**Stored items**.
○ ○ ○ ○

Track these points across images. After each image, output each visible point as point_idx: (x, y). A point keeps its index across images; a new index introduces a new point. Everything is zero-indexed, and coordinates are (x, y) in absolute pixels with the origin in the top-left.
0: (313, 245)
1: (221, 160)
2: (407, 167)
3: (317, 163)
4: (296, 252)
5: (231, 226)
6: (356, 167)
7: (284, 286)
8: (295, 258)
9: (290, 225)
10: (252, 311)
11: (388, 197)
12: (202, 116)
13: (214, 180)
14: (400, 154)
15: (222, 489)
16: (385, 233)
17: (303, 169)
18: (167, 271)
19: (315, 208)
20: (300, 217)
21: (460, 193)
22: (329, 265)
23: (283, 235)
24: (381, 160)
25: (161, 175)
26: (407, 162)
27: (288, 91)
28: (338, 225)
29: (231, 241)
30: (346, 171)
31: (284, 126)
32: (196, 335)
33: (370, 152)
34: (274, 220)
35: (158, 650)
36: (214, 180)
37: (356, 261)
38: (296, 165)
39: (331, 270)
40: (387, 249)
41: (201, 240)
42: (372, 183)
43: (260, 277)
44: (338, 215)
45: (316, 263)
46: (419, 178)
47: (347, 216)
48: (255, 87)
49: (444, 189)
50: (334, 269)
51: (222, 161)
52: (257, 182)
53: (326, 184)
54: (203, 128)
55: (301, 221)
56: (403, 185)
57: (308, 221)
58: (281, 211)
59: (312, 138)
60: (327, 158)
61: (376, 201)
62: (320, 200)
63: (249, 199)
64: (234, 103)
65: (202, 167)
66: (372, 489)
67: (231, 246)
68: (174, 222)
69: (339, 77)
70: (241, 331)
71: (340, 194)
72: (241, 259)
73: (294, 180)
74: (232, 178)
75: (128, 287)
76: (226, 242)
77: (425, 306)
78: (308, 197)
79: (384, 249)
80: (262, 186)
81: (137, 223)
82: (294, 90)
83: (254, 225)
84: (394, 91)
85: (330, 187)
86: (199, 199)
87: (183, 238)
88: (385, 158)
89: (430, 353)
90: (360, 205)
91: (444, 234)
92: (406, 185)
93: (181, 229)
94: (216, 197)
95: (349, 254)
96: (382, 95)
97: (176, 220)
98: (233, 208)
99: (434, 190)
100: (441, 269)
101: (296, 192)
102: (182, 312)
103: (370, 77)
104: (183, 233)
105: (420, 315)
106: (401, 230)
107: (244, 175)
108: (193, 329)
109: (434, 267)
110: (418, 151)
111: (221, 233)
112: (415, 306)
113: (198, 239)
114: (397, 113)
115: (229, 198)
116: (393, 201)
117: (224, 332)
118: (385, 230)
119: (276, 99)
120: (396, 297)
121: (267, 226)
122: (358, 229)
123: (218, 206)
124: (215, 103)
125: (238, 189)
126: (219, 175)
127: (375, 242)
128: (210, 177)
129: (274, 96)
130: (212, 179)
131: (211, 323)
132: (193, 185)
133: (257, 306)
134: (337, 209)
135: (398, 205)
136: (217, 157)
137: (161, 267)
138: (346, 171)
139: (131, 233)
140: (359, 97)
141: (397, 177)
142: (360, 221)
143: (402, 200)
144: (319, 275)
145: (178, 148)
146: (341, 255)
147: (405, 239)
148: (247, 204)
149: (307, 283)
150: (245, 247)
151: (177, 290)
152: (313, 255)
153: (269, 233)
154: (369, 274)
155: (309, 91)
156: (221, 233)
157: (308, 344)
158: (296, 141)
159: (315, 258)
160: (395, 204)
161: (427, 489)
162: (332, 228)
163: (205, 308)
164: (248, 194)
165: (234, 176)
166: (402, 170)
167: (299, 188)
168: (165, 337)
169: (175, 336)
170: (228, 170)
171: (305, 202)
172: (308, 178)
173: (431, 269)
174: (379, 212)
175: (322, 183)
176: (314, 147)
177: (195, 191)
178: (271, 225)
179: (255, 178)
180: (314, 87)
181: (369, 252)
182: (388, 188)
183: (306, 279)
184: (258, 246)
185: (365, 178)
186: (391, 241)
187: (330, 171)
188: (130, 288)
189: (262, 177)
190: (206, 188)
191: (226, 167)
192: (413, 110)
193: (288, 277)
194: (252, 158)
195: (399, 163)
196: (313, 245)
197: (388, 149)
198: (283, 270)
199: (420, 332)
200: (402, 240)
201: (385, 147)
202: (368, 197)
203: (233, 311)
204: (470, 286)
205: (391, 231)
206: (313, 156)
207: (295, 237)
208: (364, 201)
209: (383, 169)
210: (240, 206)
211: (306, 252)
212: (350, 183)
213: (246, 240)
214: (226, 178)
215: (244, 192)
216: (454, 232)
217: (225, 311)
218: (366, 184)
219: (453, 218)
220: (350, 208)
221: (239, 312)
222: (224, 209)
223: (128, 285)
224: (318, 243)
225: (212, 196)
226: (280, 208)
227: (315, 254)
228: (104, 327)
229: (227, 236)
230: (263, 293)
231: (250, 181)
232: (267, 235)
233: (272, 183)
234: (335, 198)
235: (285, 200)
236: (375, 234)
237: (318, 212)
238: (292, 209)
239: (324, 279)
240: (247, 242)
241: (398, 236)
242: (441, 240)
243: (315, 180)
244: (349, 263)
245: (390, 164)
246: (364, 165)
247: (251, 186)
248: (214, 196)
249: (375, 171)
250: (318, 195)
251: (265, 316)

○ ○ ○ ○

**What is expected**.
Output the data from its first line through the line containing "8: (295, 258)", inclusive, as a numbered list, and leave out any blank lines.

**Solved exercise**.
1. Track these points across images. After each image, output each visible point as point_idx: (x, y). A point keeps its index across images; a new index introduces a new point. Everything is zero-indexed, and coordinates are (x, y) in absolute pixels with the origin in the top-left.
2. 0: (313, 245)
3. 1: (221, 160)
4. 2: (407, 167)
5. 3: (317, 163)
6. 4: (296, 252)
7. 5: (231, 226)
8. 6: (356, 167)
9. 7: (284, 286)
10. 8: (295, 258)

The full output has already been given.